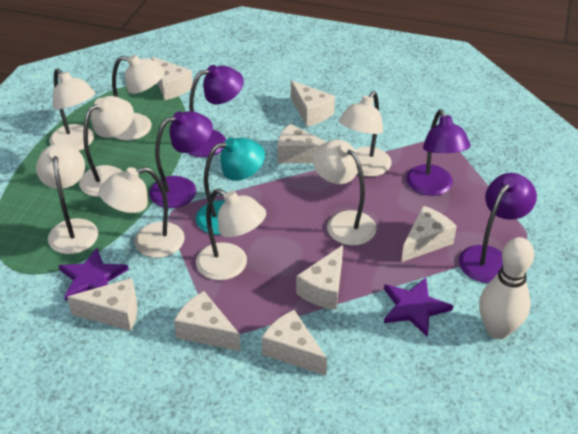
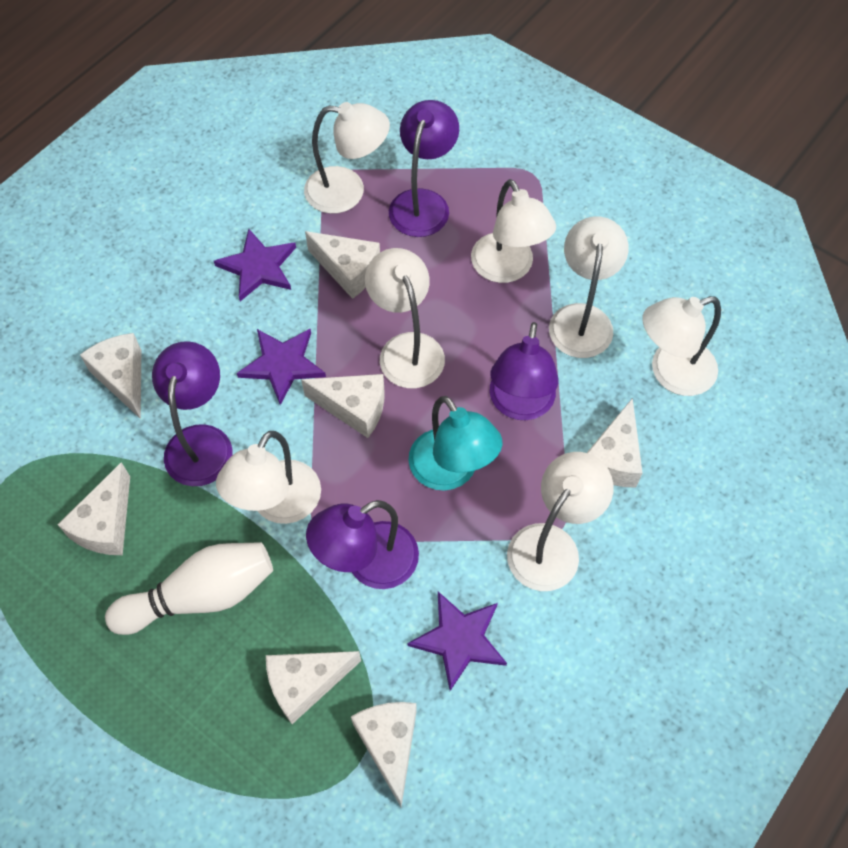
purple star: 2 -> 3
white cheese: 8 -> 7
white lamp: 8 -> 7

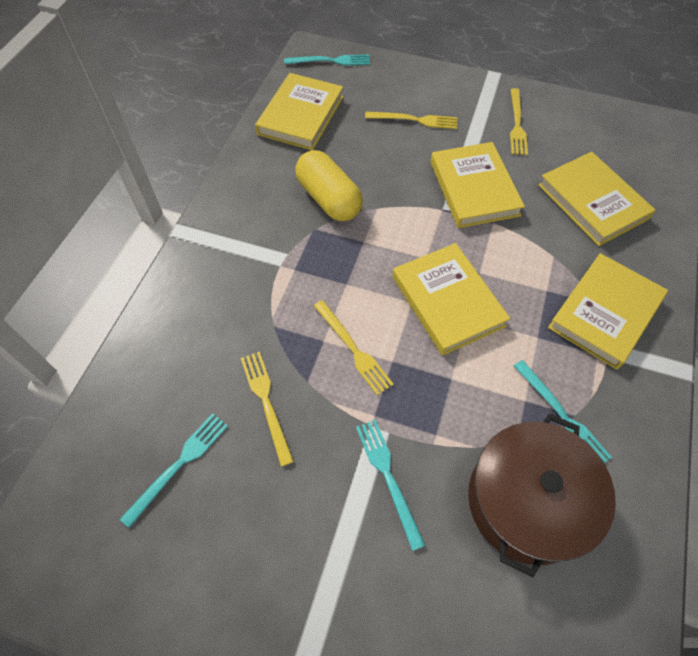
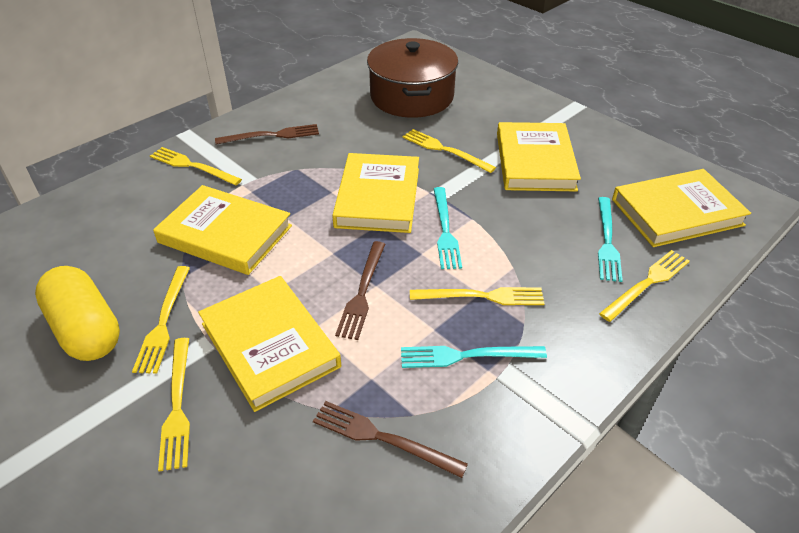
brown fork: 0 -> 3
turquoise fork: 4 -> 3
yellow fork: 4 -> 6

****************

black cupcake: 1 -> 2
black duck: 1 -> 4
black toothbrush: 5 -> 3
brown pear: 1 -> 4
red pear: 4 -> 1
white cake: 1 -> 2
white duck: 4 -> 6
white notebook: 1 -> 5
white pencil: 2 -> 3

****************

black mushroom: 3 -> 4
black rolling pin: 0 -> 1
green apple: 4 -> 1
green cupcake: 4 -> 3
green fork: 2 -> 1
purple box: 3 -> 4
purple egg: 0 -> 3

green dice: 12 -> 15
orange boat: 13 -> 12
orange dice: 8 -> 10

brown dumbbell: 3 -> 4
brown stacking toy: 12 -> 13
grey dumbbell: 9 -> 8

****************

WORK REQUEST: Going through the entries, return every line holding the word "green".

REPLY:
green apple: 4 -> 1
green cupcake: 4 -> 3
green fork: 2 -> 1
green dice: 12 -> 15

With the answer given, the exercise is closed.